• **ASSIGNMENT**: Omit every picture and return the rest of the data unaltered.

** Opening DATA FOR PROCESSING block **

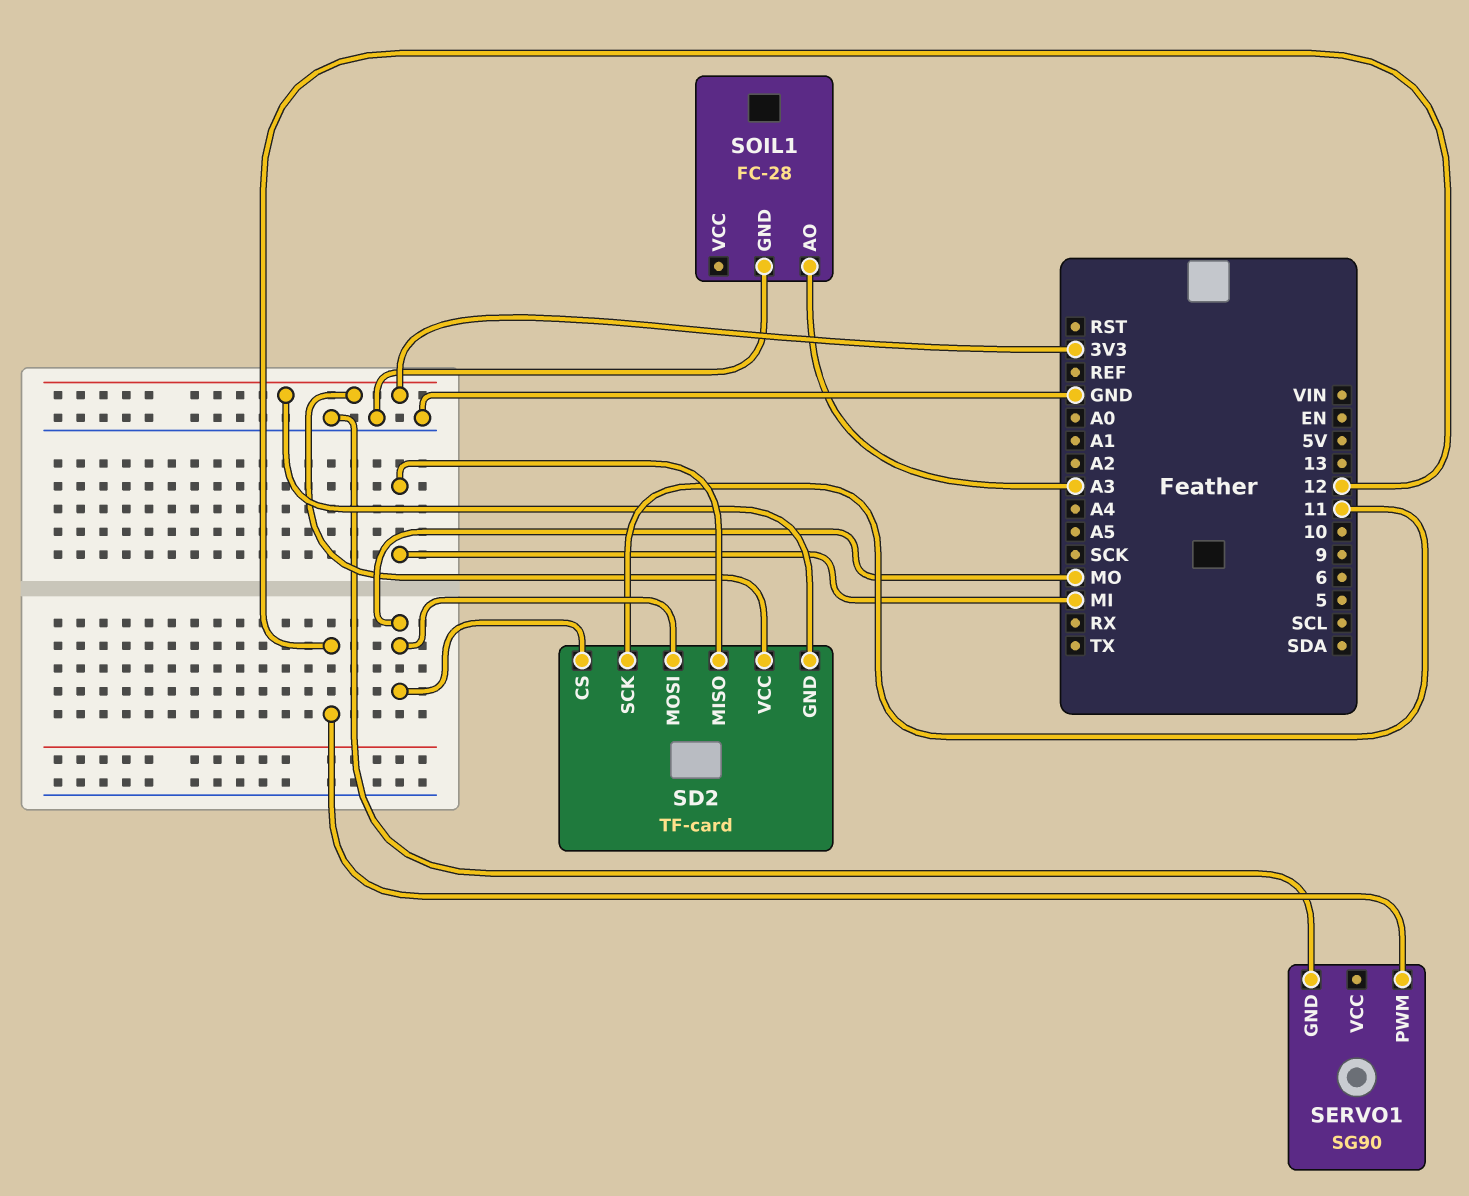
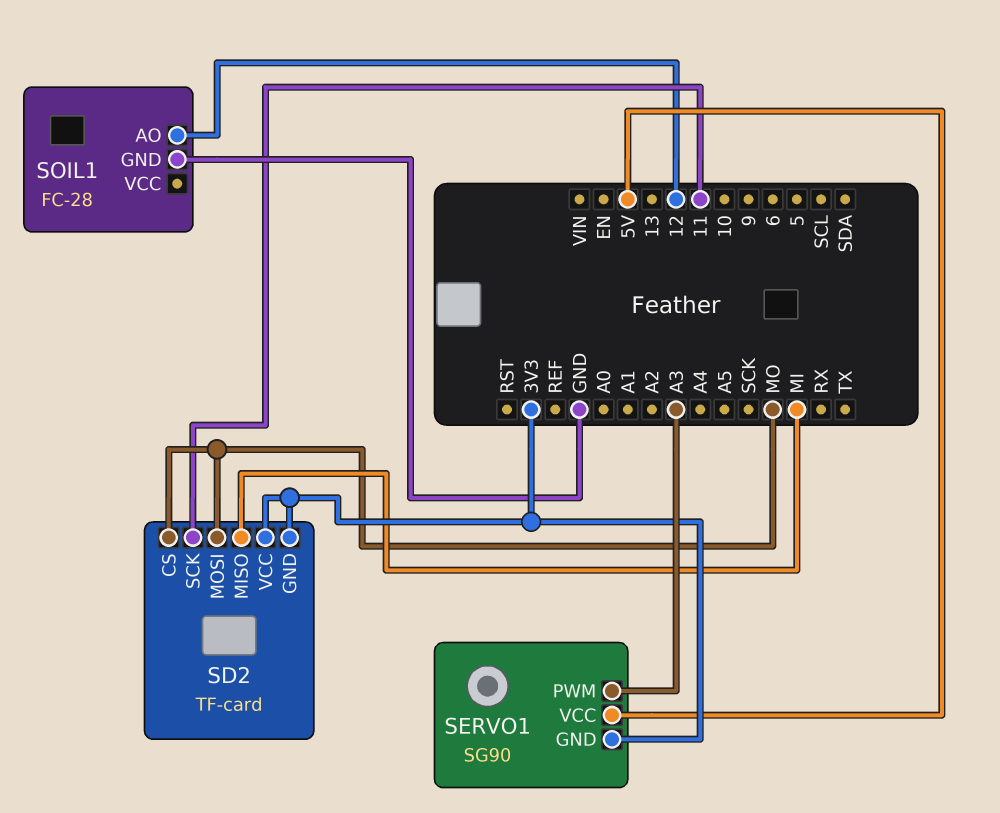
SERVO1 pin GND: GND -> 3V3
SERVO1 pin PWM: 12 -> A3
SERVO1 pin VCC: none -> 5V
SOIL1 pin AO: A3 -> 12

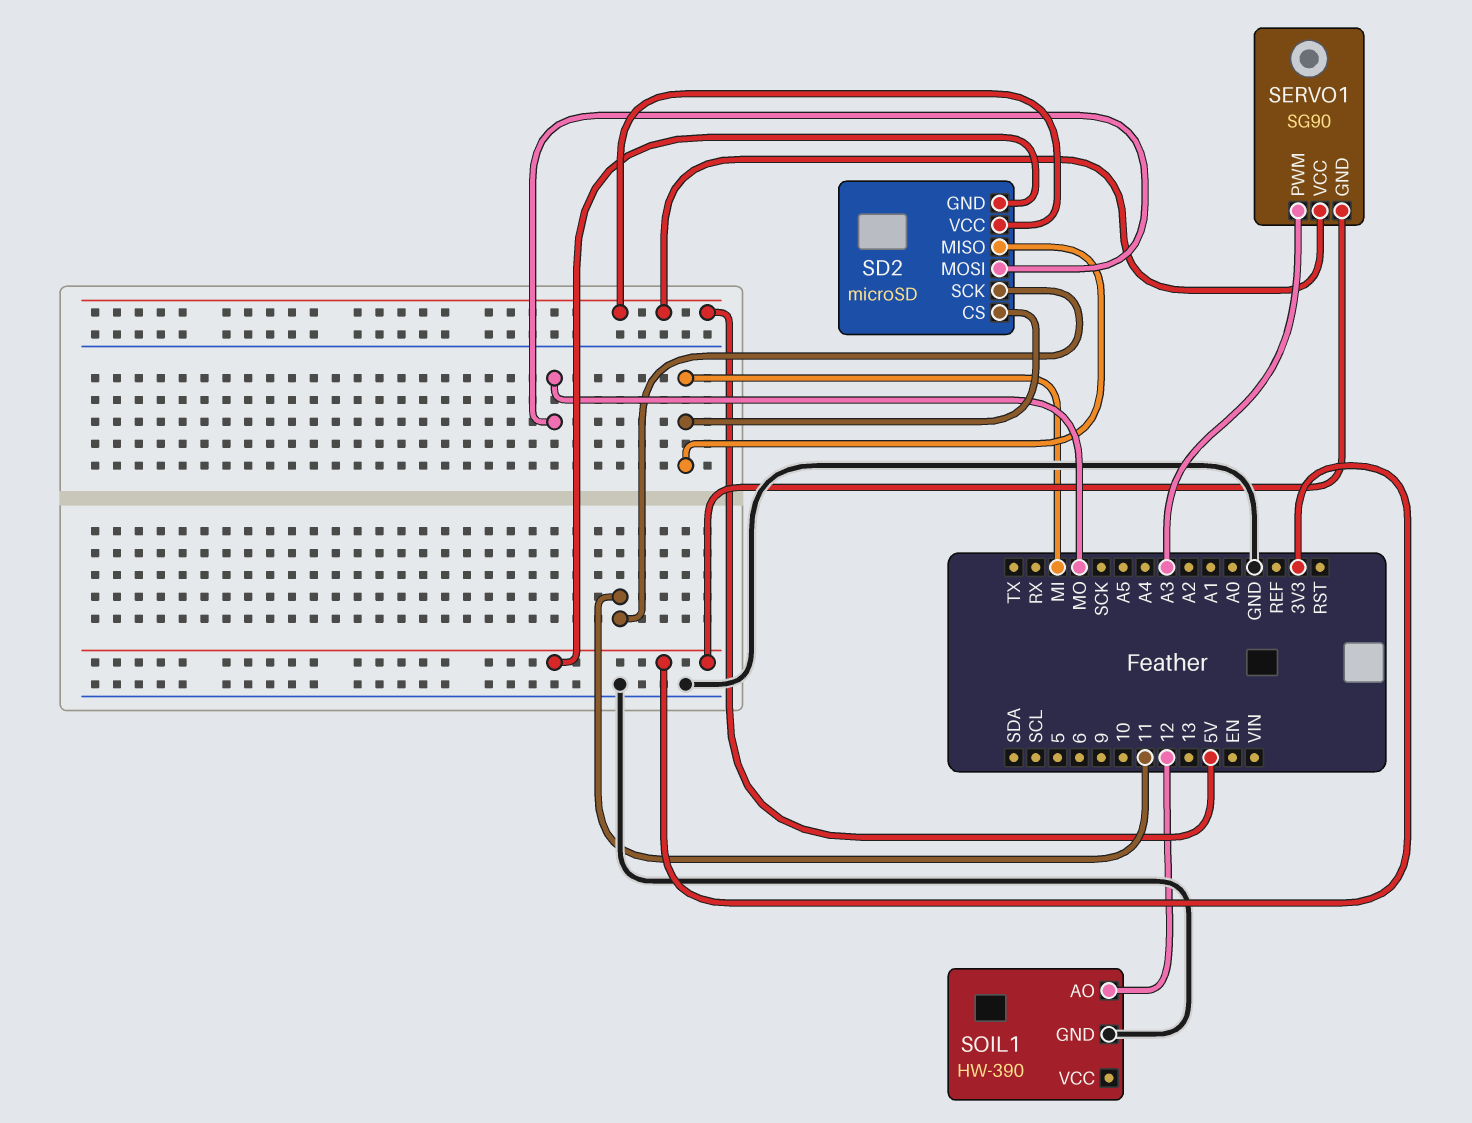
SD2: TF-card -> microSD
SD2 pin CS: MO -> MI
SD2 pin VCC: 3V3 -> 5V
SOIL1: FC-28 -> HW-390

** Closing DATA FOR PROCESSING block **

• **RESULT FOR THIS EXERCISE**:
SERVO1 pin GND: GND -> 3V3
SERVO1 pin PWM: 12 -> A3
SERVO1 pin VCC: none -> 5V
SOIL1 pin AO: A3 -> 12

SD2: TF-card -> microSD
SD2 pin CS: MO -> MI
SD2 pin VCC: 3V3 -> 5V
SOIL1: FC-28 -> HW-390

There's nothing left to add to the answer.